** Records follows **
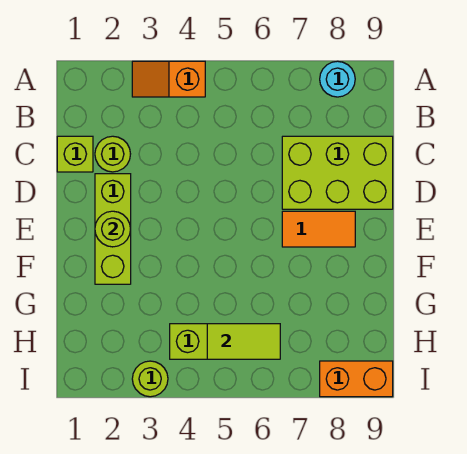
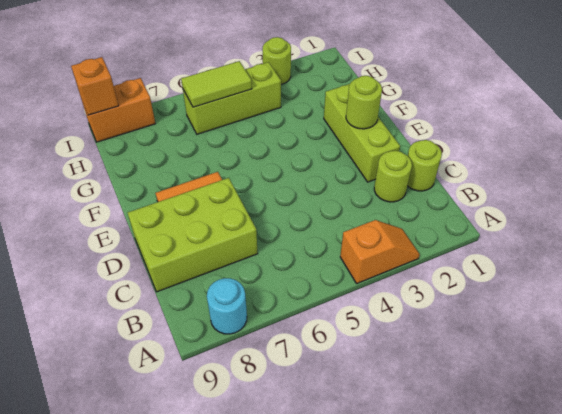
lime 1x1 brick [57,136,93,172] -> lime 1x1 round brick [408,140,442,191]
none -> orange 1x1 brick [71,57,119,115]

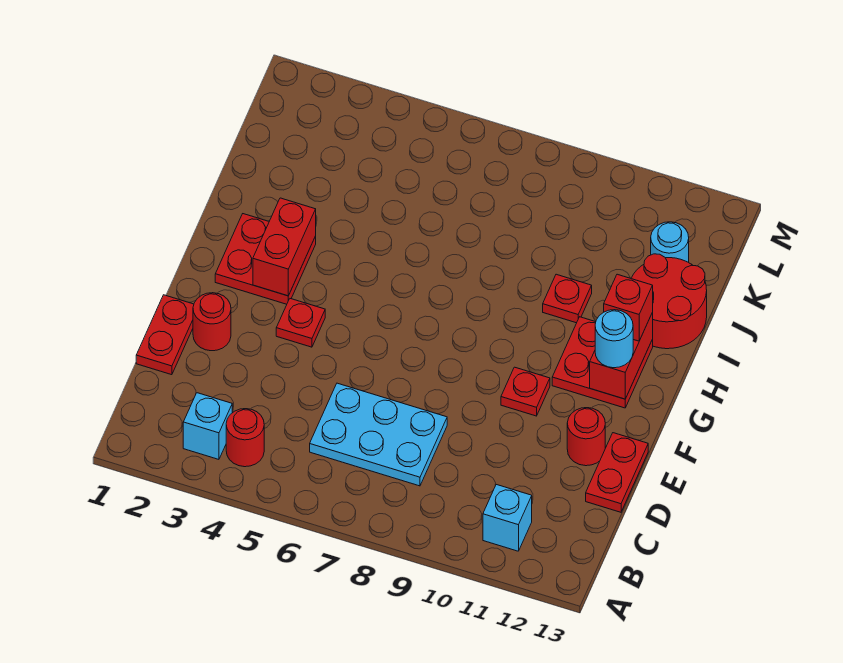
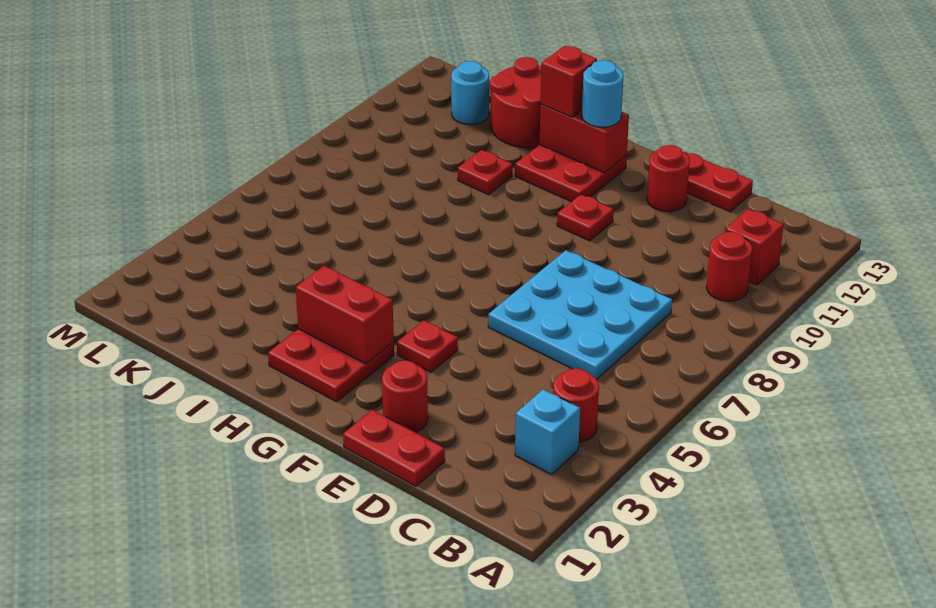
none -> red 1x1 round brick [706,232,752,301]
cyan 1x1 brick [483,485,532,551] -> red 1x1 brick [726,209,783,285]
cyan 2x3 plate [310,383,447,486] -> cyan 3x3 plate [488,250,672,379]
** End of Records **
| Task directions |
Write out every line in the data that holds the string "brick".

| Result |
lime 1x1 brick [57,136,93,172] -> lime 1x1 round brick [408,140,442,191]
none -> orange 1x1 brick [71,57,119,115]
none -> red 1x1 round brick [706,232,752,301]
cyan 1x1 brick [483,485,532,551] -> red 1x1 brick [726,209,783,285]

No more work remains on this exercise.